YOUR OBJECTIVE: State how many lines below hold the word "size". Give that number and no other text.

INPUT:
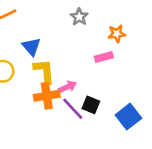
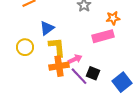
blue triangle: (31, 47) -> (47, 28), turned 35
pink rectangle: (104, 57) -> (103, 36), size x1.5

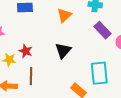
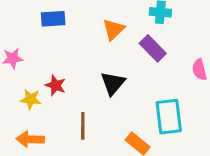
purple rectangle: (103, 30) -> (153, 48), moved
brown line: (31, 76) -> (83, 126), moved

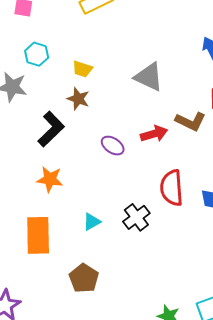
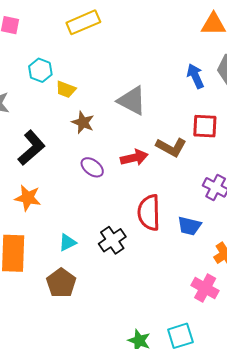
cyan hexagon: (37, 54) -> (40, 70), moved
brown star: (78, 99) -> (83, 122), moved
brown pentagon: (84, 278) -> (61, 283), moved

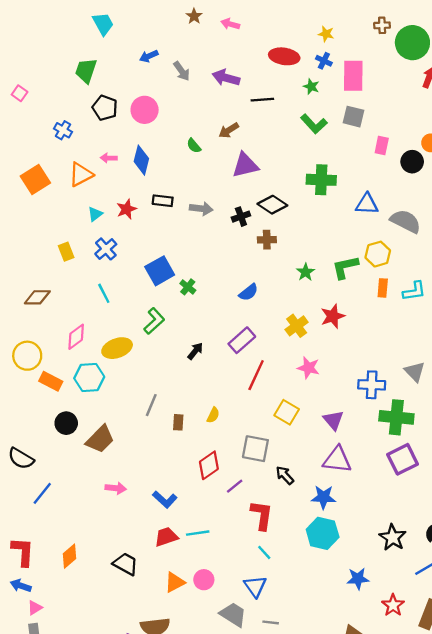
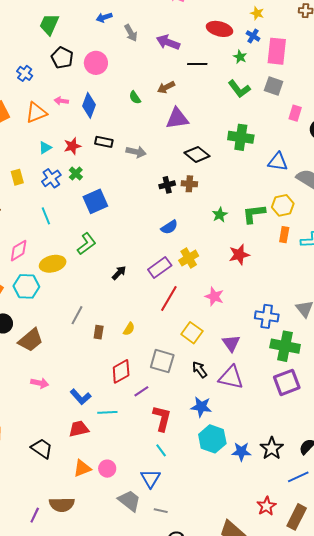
black cross: (241, 217) -> (167, 185), moved
green cross: (188, 287) -> (76, 173), moved
yellow cross: (297, 326) -> (189, 258), moved
black arrow: (285, 475) -> (200, 369), moved
blue star: (323, 497) -> (201, 407), moved
cyan line: (198, 533) -> (107, 412), moved
blue star: (358, 579) -> (241, 452), moved

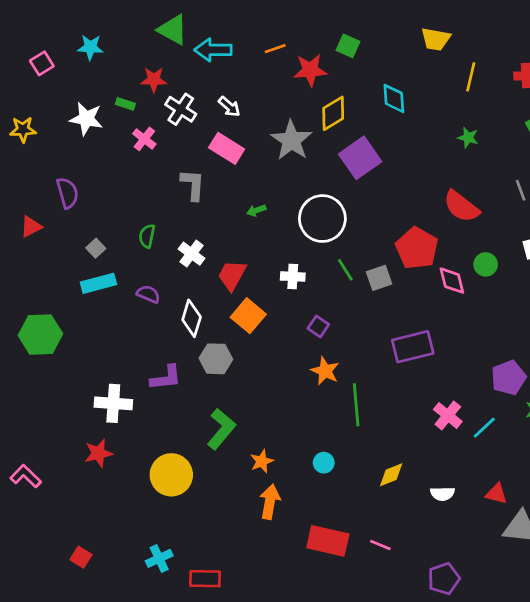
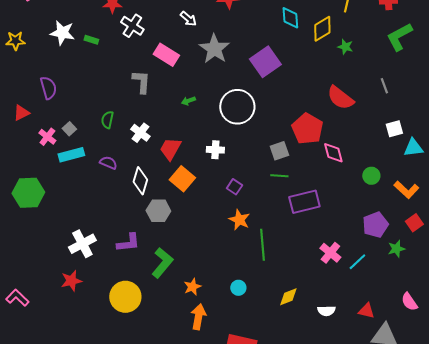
green rectangle: (125, 104) -> (91, 40), moved
white arrow: (229, 107) -> (188, 19), moved
yellow diamond: (333, 113) -> (322, 29), moved
pink cross: (144, 139) -> (47, 137), moved
green circle: (486, 264) -> (371, 176), moved
green line: (345, 270) -> (279, 176), moved, turned -54
purple L-shape: (166, 378) -> (128, 243), moved
white cross: (113, 403) -> (82, 244), turned -32

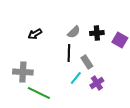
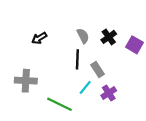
gray semicircle: (74, 32) -> (83, 36), turned -72
black cross: (97, 33) -> (109, 37), turned -32
green line: (39, 93) -> (59, 104), moved

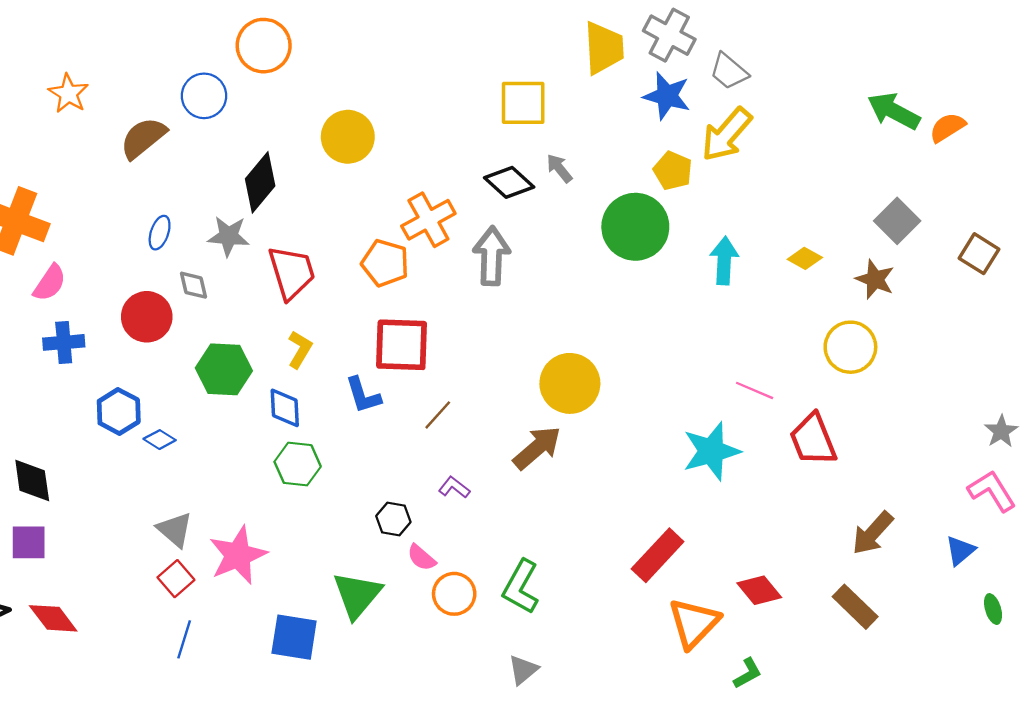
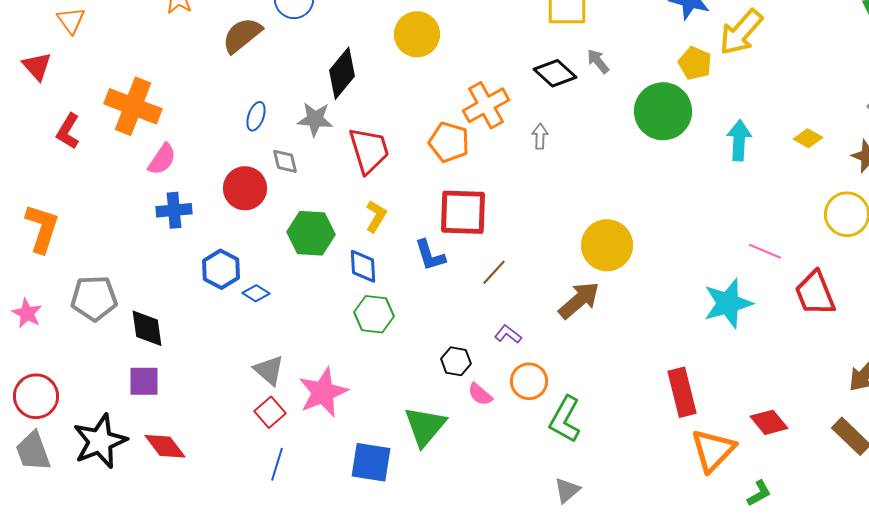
gray arrow: (492, 256) -> (540, 136), size x0.5
red rectangle: (658, 555) -> (682, 392), turned -57
orange circle: (454, 594) -> (529, 381), moved

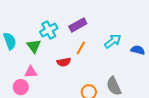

EXERCISE OUTPUT: 2